- Your goal
In the data, from the line with "Return every road" up to and including the line with "road 4 (residential): [(102,317),(100,511)]", replace "residential" with "unclassified" and write out those lines again with nothing else changed.

Data records:
——

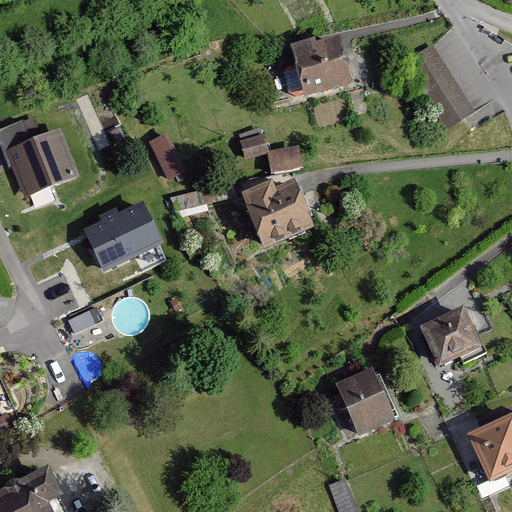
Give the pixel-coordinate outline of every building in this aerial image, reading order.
[(315,41),(291,47),(304,98),(351,86),(340,41),(317,47),(315,41)] [(475,113),(432,46),(405,64),(447,130),(475,113)] [(78,177),(61,132),(9,152),(26,196),(78,177)] [(262,137),(242,143),(247,159),(267,153),(262,137)] [(165,138),(150,145),(168,180),(183,172),(165,138)] [(296,151),(270,154),(272,174),(299,171),(296,151)] [(233,184),(172,198),(175,211),(236,197),(233,184)] [(272,185),(243,197),(266,251),(313,231),(293,185),(275,192),(272,185)] [(143,206),(85,233),(105,274),(163,247),(143,206)] [(463,310),(422,330),(440,368),(481,348),(463,310)] [(372,371),(337,387),(359,436),(394,421),(372,371)] [(511,417),(469,437),(489,482),(511,471),(511,417)] [(57,511),(51,500),(60,496),(48,470),(0,493),(0,511),(57,511)] [(355,511),(344,482),(330,488),(339,511),(355,511)]
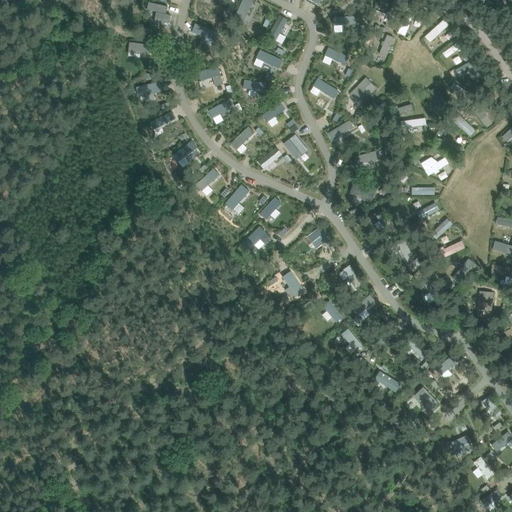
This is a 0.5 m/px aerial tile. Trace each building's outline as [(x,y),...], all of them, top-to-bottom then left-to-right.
[(404,37),(411,22),(403,18),(396,33),(404,37)] [(443,20),(424,37),(430,42),(448,25),(443,20)] [(383,64),(394,37),(386,34),(375,61),(383,64)] [(362,102),(377,88),(365,77),(351,92),(362,102)] [(398,114),(414,110),(412,104),(396,109),(398,114)] [(471,137),(478,129),(457,110),(450,118),(471,137)] [(433,113),(429,116),(438,123),(441,119),(433,113)] [(400,121),(401,127),(425,125),(425,119),(400,121)] [(442,139),(439,146),(456,153),(459,146),(442,139)] [(421,163),(428,176),(443,168),(435,155),(421,163)] [(435,194),(436,187),(411,186),(411,194),(435,194)] [(420,220),(440,209),(436,201),(416,212),(420,220)] [(389,215),(380,221),(387,232),(396,226),(389,215)] [(446,217),(430,234),(436,240),(452,223),(446,217)] [(511,226),(511,219),(496,217),(495,224),(511,226)] [(316,250),(330,238),(320,225),(305,237),(316,250)] [(511,244),(511,237),(503,235),(502,243),(511,244)] [(430,247),(436,261),(465,248),(461,239),(451,244),(448,239),(430,247)] [(511,245),(493,240),(491,249),(511,255),(511,245)] [(328,252),(335,246),(331,241),(324,247),(328,252)] [(337,273),(343,281),(348,277),(355,286),(363,281),(350,263),(337,273)] [(293,268),(278,276),(290,298),(305,289),(293,268)] [(429,276),(421,281),(430,293),(438,287),(429,276)] [(448,279),(445,283),(451,290),(455,286),(448,279)] [(477,309),(491,310),(492,301),(494,301),(495,296),(493,296),(493,292),(479,291),(477,309)] [(370,314),(365,309),(375,300),(368,292),(352,307),(363,320),(370,314)] [(409,345),(406,347),(417,362),(428,353),(415,335),(406,341),(409,345)] [(436,368),(445,379),(455,371),(451,367),(461,359),(455,352),(436,368)] [(381,373),(377,381),(390,387),(394,379),(381,373)] [(412,396),(425,411),(436,402),(423,387),(412,396)] [(511,437),(507,431),(490,445),(495,451),(511,437)] [(476,478),(489,469),(481,456),(472,462),(476,468),(472,471),(476,478)] [(503,496),(498,488),(478,501),(486,511),(488,511),(497,506),(494,502),(503,496)]
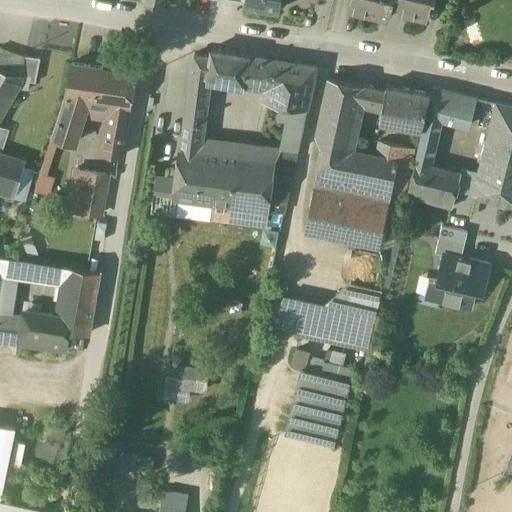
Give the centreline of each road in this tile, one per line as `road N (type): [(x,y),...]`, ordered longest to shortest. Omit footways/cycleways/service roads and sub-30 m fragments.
road 1 (residential): [(165,28),(146,74),(96,386),(65,511)]
road 2 (residential): [(165,28),(511,89)]
road 3 (residential): [(511,295),(474,391),(452,511)]
road 4 (residential): [(0,0),(165,28)]
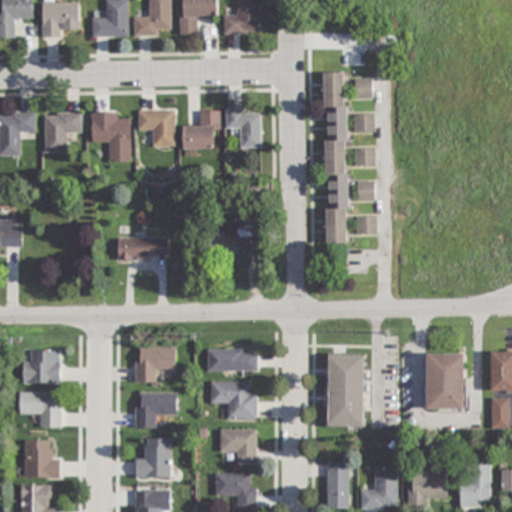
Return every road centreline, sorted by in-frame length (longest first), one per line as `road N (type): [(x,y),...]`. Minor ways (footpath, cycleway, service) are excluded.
road 1 (residential): [(511,306),(0,319)]
road 2 (residential): [(297,511),(293,75)]
road 3 (residential): [(293,75),(0,80)]
road 4 (residential): [(102,317),(100,511)]
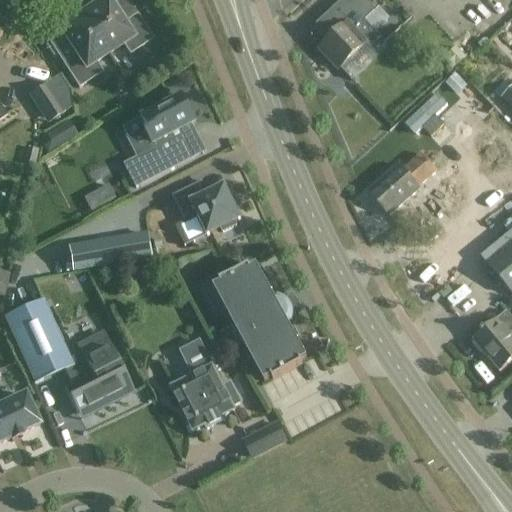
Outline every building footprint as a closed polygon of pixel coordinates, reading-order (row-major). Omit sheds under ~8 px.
[(83,15),(109,55),(123,46),(129,56),(153,40),(137,15),(123,24),(107,0),(105,0),(102,2),(100,0),(96,0),(93,2),(88,6),(86,9),(88,11),(83,15)] [(344,0),(317,25),(317,26),(318,26),(331,40),(319,51),(338,71),(367,45),(371,50),(382,39),(366,22),(376,13),(377,14),(378,13),(365,0),(344,0)] [(109,55),(83,15),(78,18),(77,15),(73,16),(69,18),(66,20),(64,22),(63,25),(64,27),(59,31),(75,56),(62,64),(79,89),(103,74),(96,64),(109,55)] [(464,82),(453,93),(483,124),(494,114),(464,82)] [(64,113),(46,86),(30,97),(47,124),(64,113)] [(181,131),(196,124),(182,97),(134,122),(150,152),(124,166),(137,190),(196,159),(181,131)] [(511,144),(491,123),(462,151),(511,203),(511,144)] [(38,150),(29,148),(25,164),(34,167),(38,150)] [(439,174),(424,156),(405,172),(402,168),(371,195),(391,218),(422,191),(421,189),(439,174)] [(199,186),(173,198),(185,223),(198,217),(207,235),(206,235),(207,237),(209,236),(221,230),(223,233),(236,227),(235,224),(234,223),(238,221),(239,222),(241,221),(240,219),(239,219),(225,190),(226,190),(225,188),(223,189),(205,198),(199,186)] [(55,200),(67,225),(80,218),(68,194),(55,200)] [(73,273),(120,265),(116,241),(69,249),(73,273)] [(511,296),(511,248),(488,268),(511,296)] [(301,363),(307,359),(289,325),(292,323),(292,321),(293,320),(293,318),(293,316),(293,315),(293,314),(293,312),(292,310),(292,309),(291,307),(289,305),(287,303),(285,301),(283,300),(281,299),(278,298),(275,300),(257,266),(250,269),(249,267),(220,283),(221,286),(214,289),(264,383),(271,379),(273,381),(302,365),(301,363)] [(72,367),(42,301),(4,318),(34,385),(33,385),(34,386),(73,368),(73,367),(72,367)] [(511,355),(511,319),(506,313),(473,341),(500,373),(511,363),(511,359),(510,357),(511,355)] [(135,394),(103,332),(76,346),(92,376),(65,390),(81,421),(135,394)] [(223,390),(213,371),(200,345),(196,347),(196,348),(199,346),(207,363),(191,371),(194,378),(172,390),(194,433),(207,427),(208,429),(206,430),(208,432),(225,423),(223,418),(235,412),(233,408),(240,405),(230,386),(223,390)] [(0,445),(11,440),(12,442),(22,437),(21,435),(39,427),(24,396),(1,408),(0,405),(0,445)] [(253,460),(286,443),(277,426),(244,443),(253,460)]
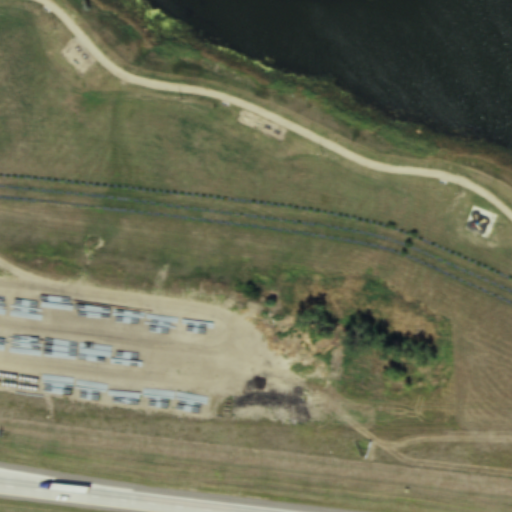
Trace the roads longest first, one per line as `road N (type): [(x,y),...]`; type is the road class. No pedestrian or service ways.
road 1 (residential): [(165,373),(267,406),(511,410)]
road 2 (motorway): [(212,511),(0,487)]
road 3 (residential): [(0,342),(99,350),(165,373)]
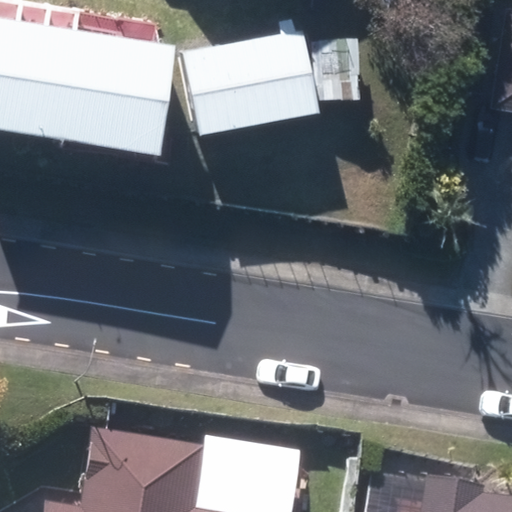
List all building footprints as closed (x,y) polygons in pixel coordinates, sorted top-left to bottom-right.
[(169,31),(0,2),(0,112),(151,138),(169,31)] [(511,7),(501,6),(488,105),(511,107),(511,7)] [(303,26),(183,47),(198,126),(317,105),(303,26)] [(43,504),(41,511),(191,511),(190,511),(200,450),(93,431),(80,510),(43,504)] [(423,482),(418,511),(511,511),(511,501),(475,495),(476,490),(423,482)]
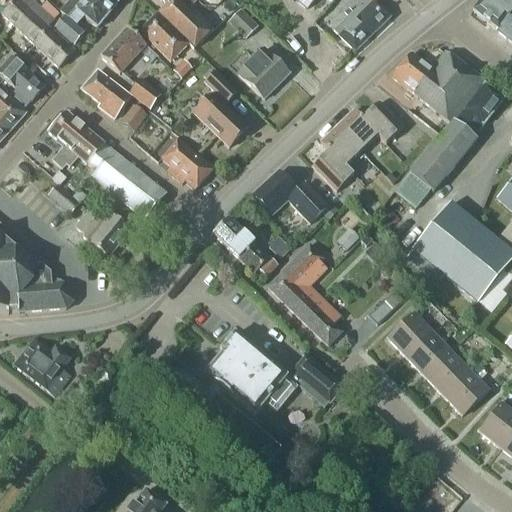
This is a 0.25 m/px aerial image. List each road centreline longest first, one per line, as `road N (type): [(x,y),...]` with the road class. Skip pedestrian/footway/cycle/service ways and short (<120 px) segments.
road 1 (tertiary): [(209,222),(431,14)]
road 2 (tertiary): [(0,330),(100,320),(128,309),(209,222)]
road 3 (residential): [(511,511),(451,469),(352,361)]
road 4 (residential): [(209,222),(60,95)]
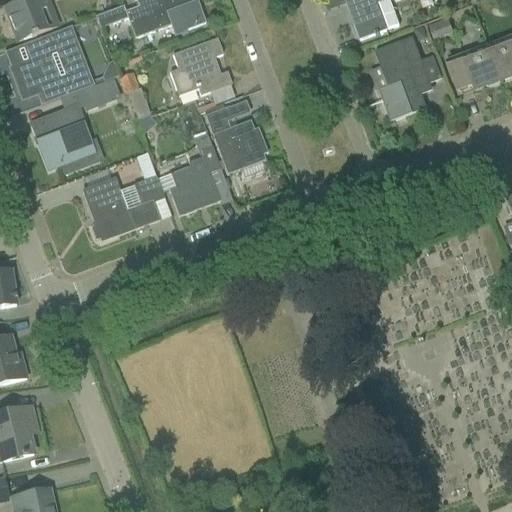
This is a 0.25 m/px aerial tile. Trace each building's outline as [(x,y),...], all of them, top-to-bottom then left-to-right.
[(57,31),(45,0),(57,0),(58,0),(15,0),(18,6),(3,12),(16,46),(35,39),(57,31)] [(121,10),(106,16),(110,27),(125,21),(134,42),(170,29),(173,38),(185,34),(204,27),(194,0),(132,0),(137,10),(124,15),(123,16),(121,10)] [(343,0),(359,43),(378,36),(387,33),(399,29),(389,1),(392,0),(343,0)] [(425,27),(432,41),(450,34),(445,20),(425,27)] [(28,66),(9,73),(21,103),(39,96),(43,106),(44,108),(93,90),(85,69),(77,48),(70,31),(70,30),(21,49),(22,50),(28,66)] [(422,31),(414,34),(417,43),(425,40),(422,31)] [(378,94),(390,125),(426,112),(421,97),(418,98),(416,92),(430,87),(423,70),(431,68),(429,62),(421,65),(421,63),(420,64),(412,41),(401,45),(374,55),(387,91),(378,94)] [(511,42),(488,52),(500,84),(511,79),(511,42)] [(209,63),(222,59),(216,43),(172,59),(177,74),(169,77),(177,101),(197,94),(199,100),(211,96),(230,89),(226,76),(216,80),(209,63)] [(500,84),(488,52),(447,67),(450,75),(457,93),(472,88),(475,94),(500,84)] [(119,82),(125,97),(126,97),(136,122),(147,118),(138,92),(134,93),(129,79),(119,82)] [(80,97),(79,97),(85,113),(115,102),(109,86),(80,97)] [(75,111),(31,128),(48,173),(59,169),(61,174),(80,167),(78,162),(88,158),(78,132),(83,130),(75,111)] [(249,125),(229,132),(226,126),(233,123),(228,111),(204,120),(226,179),(264,165),(262,159),(266,158),(260,140),(256,142),(249,125)] [(170,194),(168,195),(178,221),(219,206),(208,178),(219,174),(210,151),(204,138),(192,142),(199,162),(186,167),(188,171),(169,179),(173,189),(169,191),(170,194)] [(113,183),(81,195),(95,231),(90,232),(95,244),(99,243),(100,246),(132,234),(158,224),(152,207),(162,203),(155,181),(132,189),(133,191),(118,196),(113,183)] [(0,311),(15,310),(10,275),(0,276),(0,311)] [(0,389),(25,383),(21,367),(16,368),(8,341),(0,342),(0,389)] [(32,459),(25,429),(33,427),(29,412),(10,417),(0,418),(0,466),(13,463),(32,459)] [(52,511),(48,495),(10,503),(12,511),(52,511)]
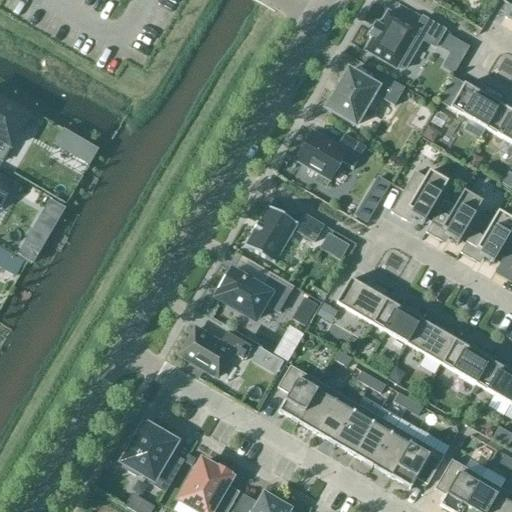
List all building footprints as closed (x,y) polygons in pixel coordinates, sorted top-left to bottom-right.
[(435,49),(445,32),(422,19),(416,30),(387,13),(379,27),(376,26),(369,37),(372,39),(364,53),(395,71),(397,69),(401,71),(405,70),(422,42),(435,49)] [(469,51),(453,42),(446,55),(461,64),(469,51)] [(394,108),(404,90),(382,77),(376,89),(348,73),(326,110),(355,127),(373,96),(394,108)] [(499,107),(500,107),(502,104),(485,94),(483,98),(464,86),(450,111),(485,131),(499,107)] [(0,161),(2,163),(11,148),(6,145),(15,128),(21,131),(28,119),(0,102),(0,161)] [(511,114),(500,107),(499,107),(485,131),(511,147),(511,114)] [(421,139),(432,145),(438,135),(428,129),(421,139)] [(63,131),(54,147),(67,155),(77,139),(63,131)] [(295,163),(330,183),(341,163),(353,170),(365,149),(343,136),(337,148),(312,134),(295,163)] [(468,166),(477,171),(482,162),(473,157),(468,166)] [(414,174),(390,215),(406,224),(410,217),(424,225),(448,184),(429,173),(425,180),(414,174)] [(0,209),(13,187),(0,179),(0,209)] [(355,219),(366,226),(389,187),(378,180),(355,219)] [(438,212),(425,235),(440,244),(444,237),(458,245),(482,204),(463,193),(448,218),(446,217),(438,212)] [(48,201),(16,257),(31,266),(63,210),(48,201)] [(444,203),(438,212),(446,217),(452,207),(444,203)] [(295,225),(267,209),(244,249),(274,266),(293,232),(314,244),(323,228),(301,215),(295,225)] [(459,255),(475,264),(479,257),(493,265),(511,232),(511,221),(498,213),(483,239),(473,233),(459,255)] [(344,258),(350,248),(330,237),(324,246),(344,258)] [(511,255),(507,253),(494,275),(510,284),(511,279),(511,255)] [(268,280),(261,292),(229,273),(219,290),(221,291),(216,300),(254,322),(263,306),(277,314),(290,293),(268,280)] [(385,302),(386,303),(388,299),(371,289),(369,293),(350,281),(336,306),(371,326),(385,302)] [(187,296),(181,311),(203,319),(208,305),(187,296)] [(318,308),(305,301),(295,318),(308,325),(318,308)] [(404,313),(386,303),(385,302),(371,326),(406,347),(420,322),(421,323),(423,319),(406,310),(404,313)] [(316,317),(331,325),(337,313),(323,305),(316,317)] [(344,335),(350,322),(336,316),(330,329),(344,335)] [(438,333),(421,323),(420,322),(406,347),(440,367),(454,342),(455,343),(457,339),(440,330),(438,333)] [(243,361),(250,348),(226,334),(219,346),(195,332),(180,357),(217,379),(231,355),(243,361)] [(473,353),(455,343),(454,342),(440,367),(475,387),(489,363),(490,363),(492,360),(475,350),(473,353)] [(283,364),(260,350),(254,360),(277,374),(283,364)] [(335,363),(346,369),(351,362),(340,355),(335,363)] [(507,373),(490,363),(489,363),(475,387),(509,407),(511,402),(511,371),(509,370),(507,373)] [(296,427),(320,386),(290,369),(277,390),(288,396),(277,414),(286,419),(285,420),(286,421),(287,420),(296,425),(296,426),(296,427)] [(402,379),(401,374),(394,370),(387,382),(397,387),(402,379)] [(368,390),(373,381),(361,374),(356,383),(368,390)] [(368,390),(380,396),(385,387),(373,381),(368,390)] [(316,437),(339,397),(320,386),(296,427),(297,427),(297,426),(307,432),(306,433),(308,433),(308,432),(316,437)] [(406,411),(411,402),(398,395),(393,404),(406,411)] [(334,449),(357,408),(339,397),(316,437),(323,441),(322,442),(323,443),(324,441),(334,447),(333,448),(334,449)] [(411,402),(406,411),(418,418),(423,409),(411,402)] [(445,405),(441,412),(448,416),(452,409),(445,405)] [(353,458),(376,419),(357,408),(334,449),(335,448),(344,453),(344,454),(345,455),(345,454),(353,458)] [(371,470),(395,430),(376,419),(353,458),(360,463),(360,464),(361,464),(361,463),(371,469),(370,470),(371,470)] [(149,429),(148,429),(144,427),(131,449),(127,447),(116,465),(140,480),(142,476),(152,482),(150,485),(165,494),(182,464),(183,463),(169,455),(175,445),(170,442),(171,442),(149,429)] [(511,441),(511,437),(498,429),(491,441),(507,451),(511,441)] [(390,480),(413,441),(395,430),(371,470),(371,471),(372,470),(382,475),(381,476),(382,477),(383,476),(390,480)] [(413,441),(390,480),(397,484),(397,486),(398,486),(399,485),(410,491),(416,481),(427,487),(443,458),(449,449),(419,431),(419,432),(413,441)] [(183,463),(182,464),(190,469),(195,461),(187,456),(183,463)] [(511,473),(511,470),(511,461),(503,457),(498,466),(511,473)] [(462,511),(481,480),(451,463),(434,491),(445,498),(439,508),(444,511),(462,511)] [(219,470),(217,473),(201,464),(180,501),(197,511),(227,511),(238,495),(226,488),(230,480),(228,479),(229,476),(219,470)] [(487,511),(500,491),(481,480),(462,511),(487,511)] [(511,511),(511,498),(500,491),(487,511),(511,511)] [(290,511),(291,511),(263,496),(255,509),(240,501),(233,511),(290,511)] [(143,501),(136,511),(149,511),(153,507),(143,501)]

——

- Reply to the exercise
Return every road centreline, sorted by in-frame length (longest first), one per line as `road N (type): [(x,y),...]`. Minor ways (footpath, cycleway, service) are excluded.
road 1 (unclassified): [(511,306),(0,319)]
road 2 (unclassified): [(297,511),(293,75)]
road 3 (unclassified): [(293,75),(0,80)]
road 4 (unclassified): [(102,317),(100,511)]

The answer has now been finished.